» What the task requires: Say how many lines in the following data hold the word "trapezoid". Write nothing but that number.

» Exercise data:
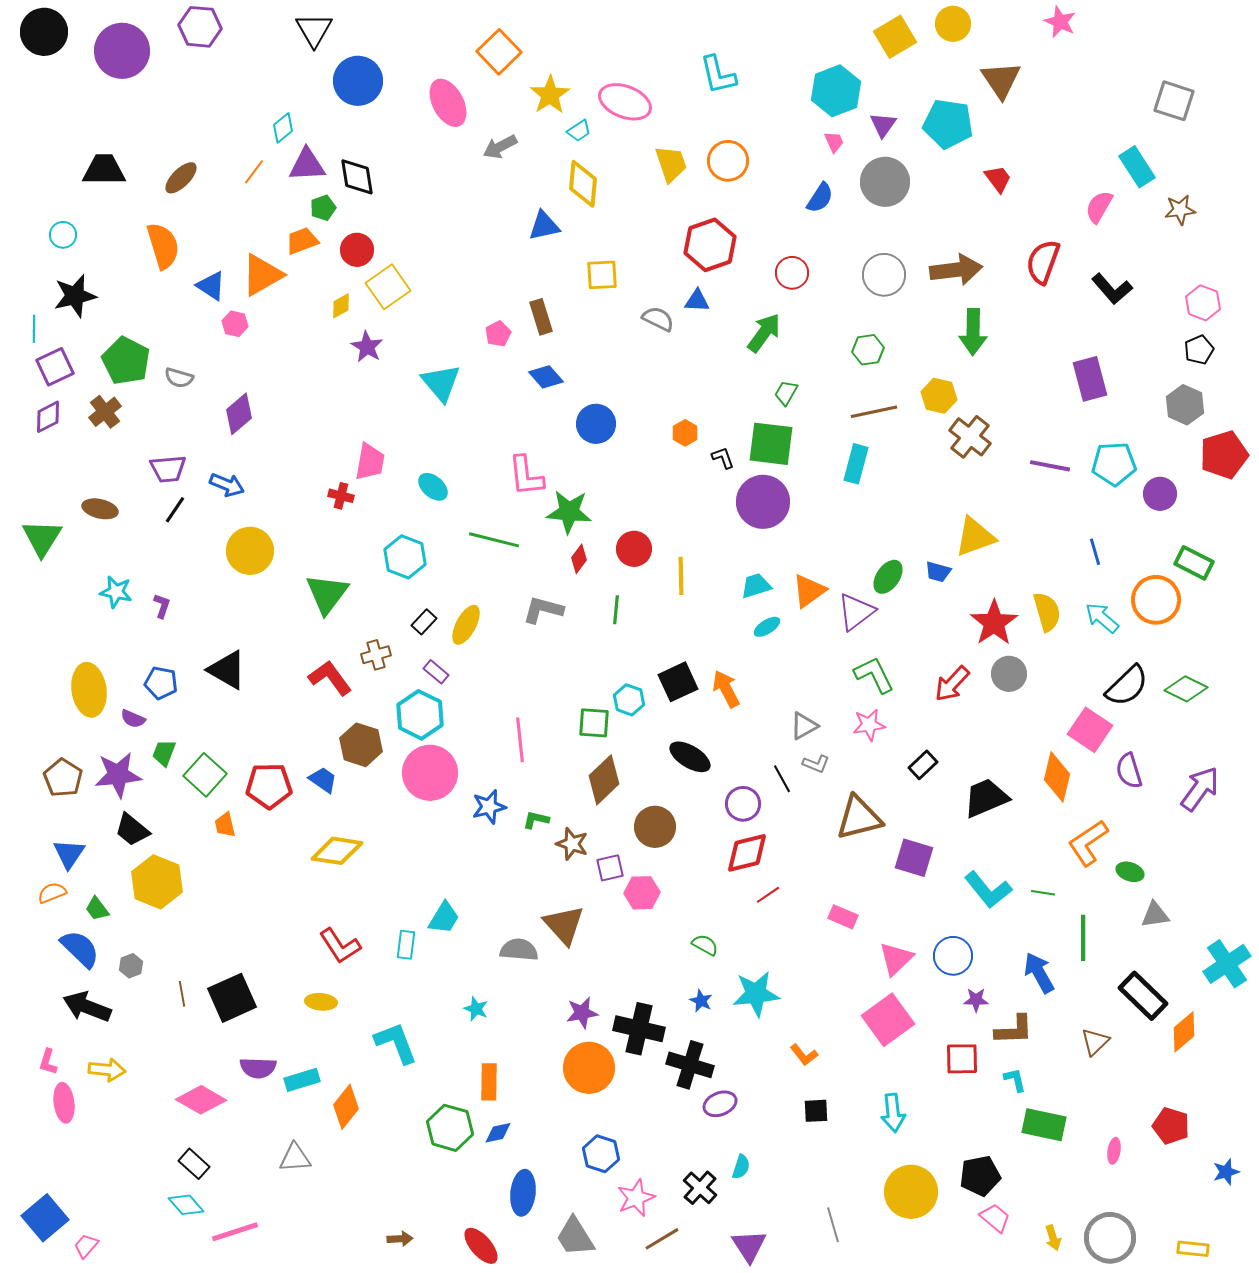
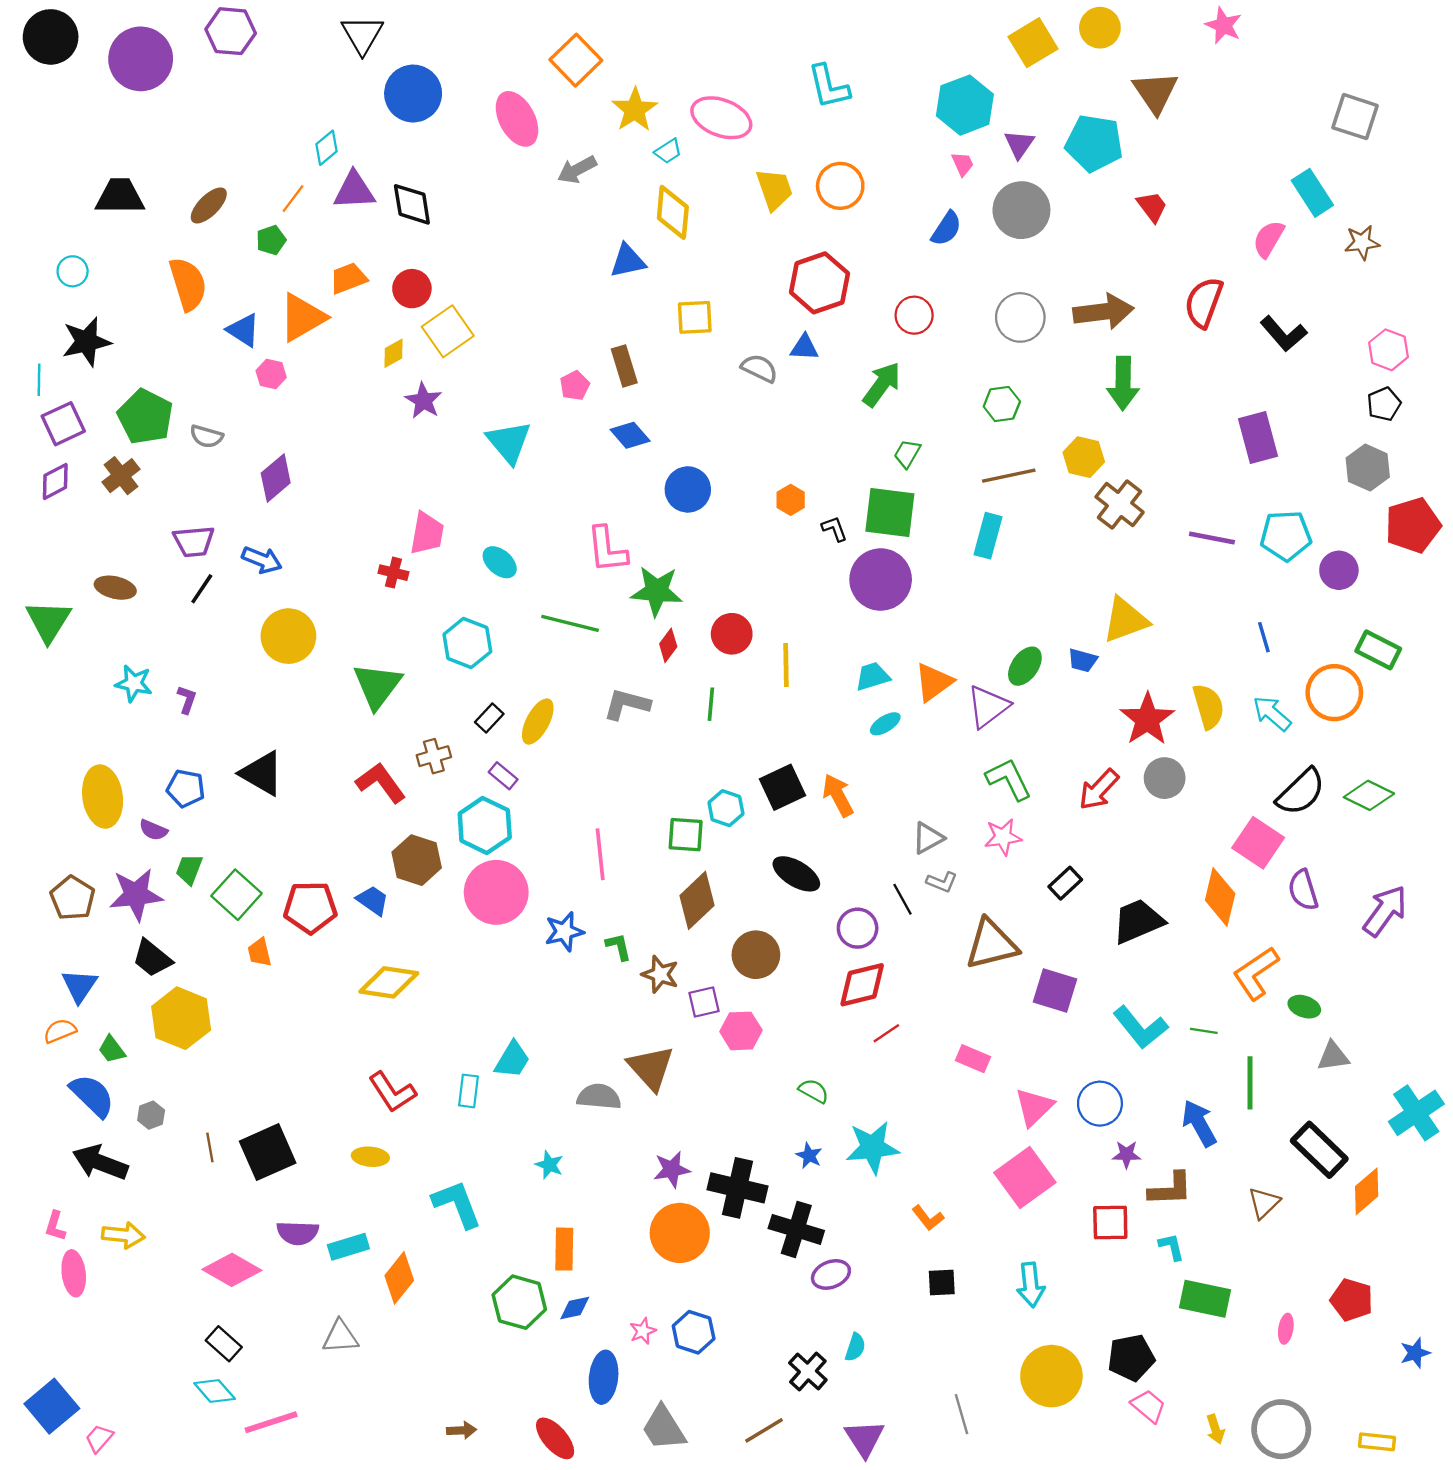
green pentagon: (323, 208) -> (271, 240), moved
green L-shape: (536, 820) -> (619, 947), turned 64
pink star: (636, 1198) -> (643, 1331), moved, size x0.6

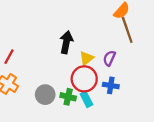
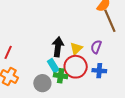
black arrow: (66, 42) -> (58, 47), moved
green cross: (68, 97) -> (61, 76), moved
cyan rectangle: (86, 99) -> (53, 66), moved

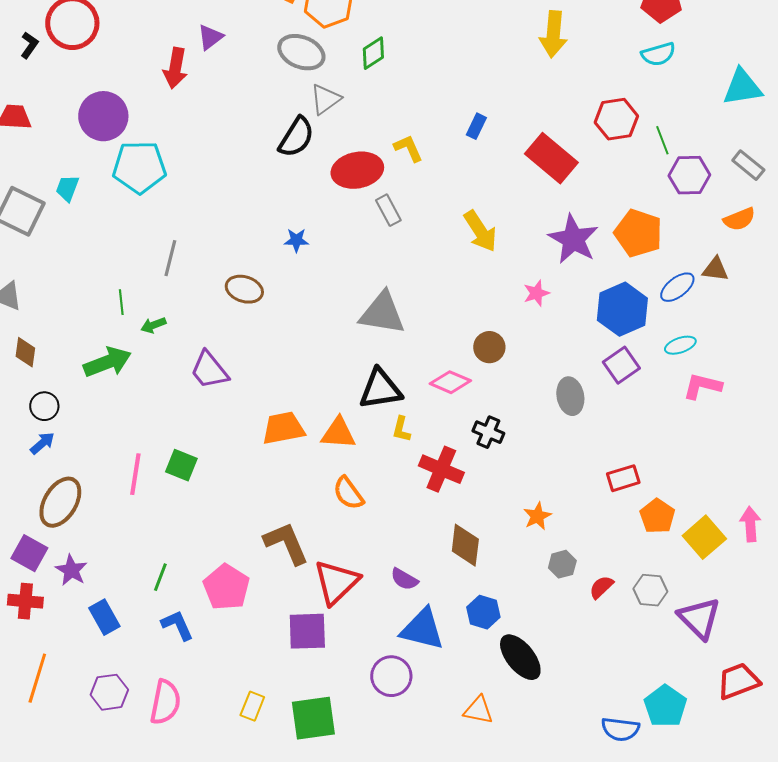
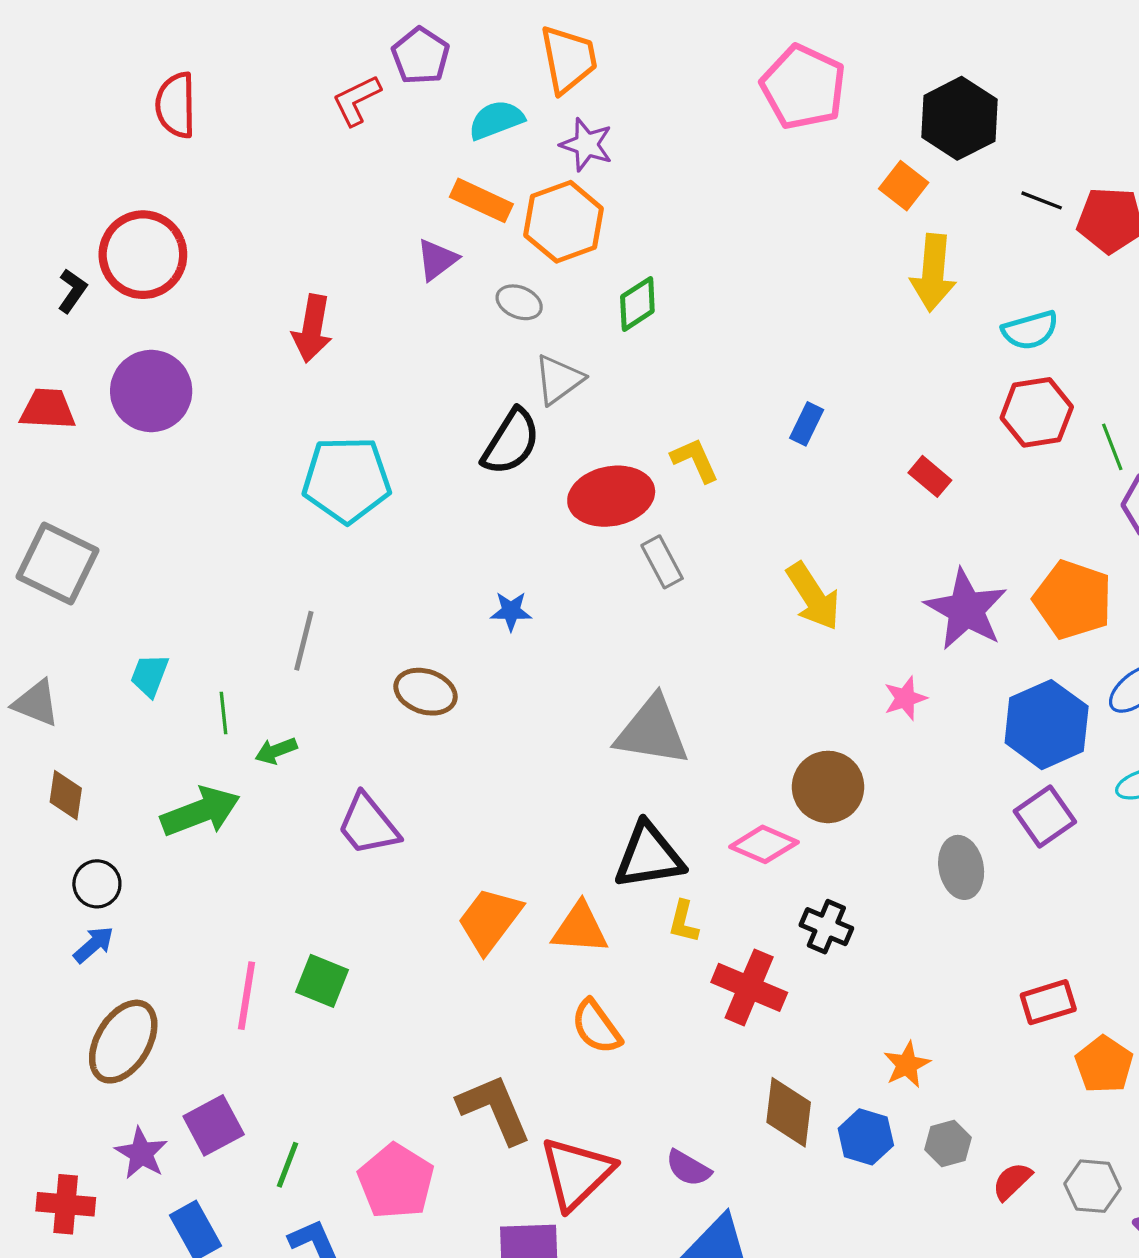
purple triangle: (210, 37) -> (437, 260), moved
gray ellipse: (301, 52) -> (519, 302), size x0.6
cyan semicircle: (658, 54) -> (1030, 330), moved
purple circle: (103, 116) -> (151, 391), moved
red rectangle: (551, 158) -> (930, 476), size x0.5
cyan pentagon: (139, 167) -> (347, 480), moved
cyan trapezoid: (67, 188) -> (150, 675), moved
brown circle: (489, 347) -> (828, 787), size x1.4
orange trapezoid: (283, 428) -> (490, 920), turned -42
purple square: (29, 553) -> (214, 1125), moved, turned 33
blue hexagon: (483, 612) -> (866, 1137), moved

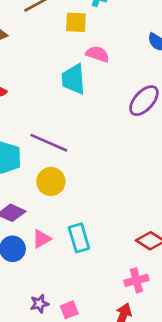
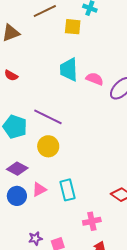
pink semicircle: (98, 54) -> (95, 79), moved
pink cross: (136, 280) -> (92, 221), moved

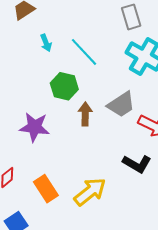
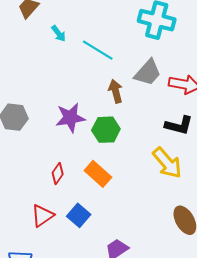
cyan line: (84, 52) -> (98, 50), moved
green hexagon: (64, 86) -> (106, 130), moved
yellow arrow: (90, 192) -> (167, 163), moved, turned 104

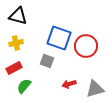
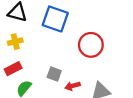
blue square: (59, 38) -> (55, 19), moved
gray square: (47, 61) -> (54, 74), moved

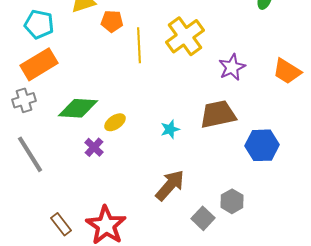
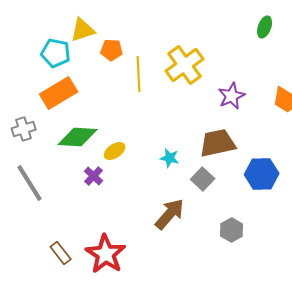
cyan pentagon: (39, 24) -> (56, 53), moved
orange rectangle: (39, 64) -> (59, 93), moved
cyan star: (170, 129) -> (170, 158), turned 30
gray square: (203, 218) -> (203, 179), moved

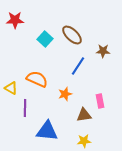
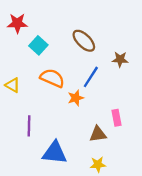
cyan square: (45, 39) -> (38, 45), moved
orange semicircle: (37, 79) -> (52, 78), moved
yellow triangle: (11, 88) -> (13, 85), moved
orange star: (65, 94) -> (76, 98), moved

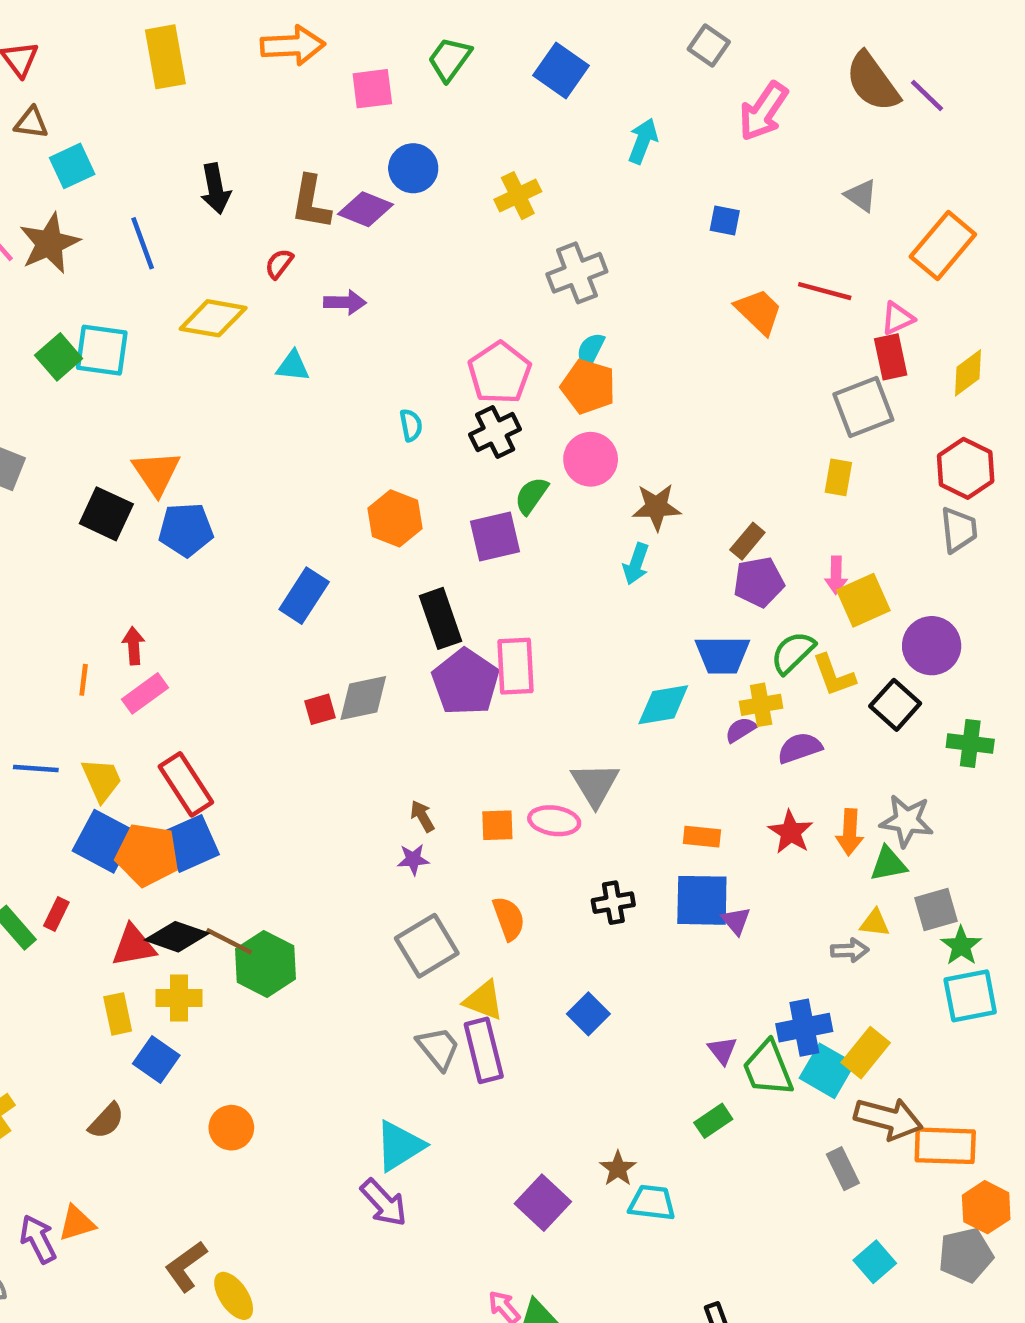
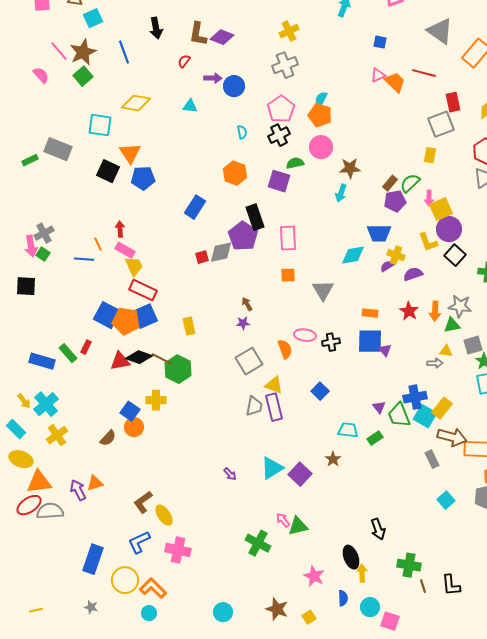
blue circle: (413, 168) -> (234, 86), moved
gray triangle: (861, 196) -> (440, 31), size x1.8
gray cross: (577, 273) -> (285, 65), moved
yellow diamond: (213, 318) -> (136, 103), moved
pink triangle: (897, 318) -> (378, 75), moved
cyan square: (102, 350) -> (100, 125), moved
green square: (59, 357) -> (83, 76), moved
green semicircle: (531, 496) -> (295, 163), turned 42
purple square: (495, 537) -> (279, 181), turned 30
purple circle: (932, 646) -> (449, 229), moved
green semicircle: (793, 652) -> (410, 183), moved
orange line: (84, 680) -> (98, 244), turned -32
purple pentagon: (466, 682) -> (243, 236), moved
pink rectangle: (145, 693) -> (125, 250), turned 66
yellow cross: (761, 705) -> (396, 255), turned 30
blue line: (36, 768) -> (84, 259), moved
yellow trapezoid: (102, 780) -> (134, 266), moved
red rectangle: (186, 784) -> (143, 290), turned -32
pink ellipse: (554, 821) -> (305, 335), moved
orange square: (497, 825) -> (288, 275), moved
yellow cross: (179, 998) -> (156, 400), moved
yellow rectangle: (118, 1014) -> (189, 326), moved
gray trapezoid: (438, 1048) -> (254, 406), turned 50
orange circle: (231, 1128) -> (134, 427), moved
cyan triangle: (400, 1146) -> (272, 468), moved
purple arrow: (384, 1203) -> (230, 474), size x0.6
cyan trapezoid: (652, 1203) -> (348, 430), moved

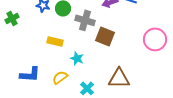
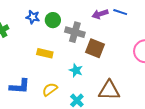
cyan star: (77, 58) -> (76, 70), moved

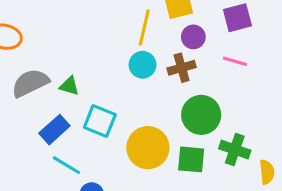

» Task response: 5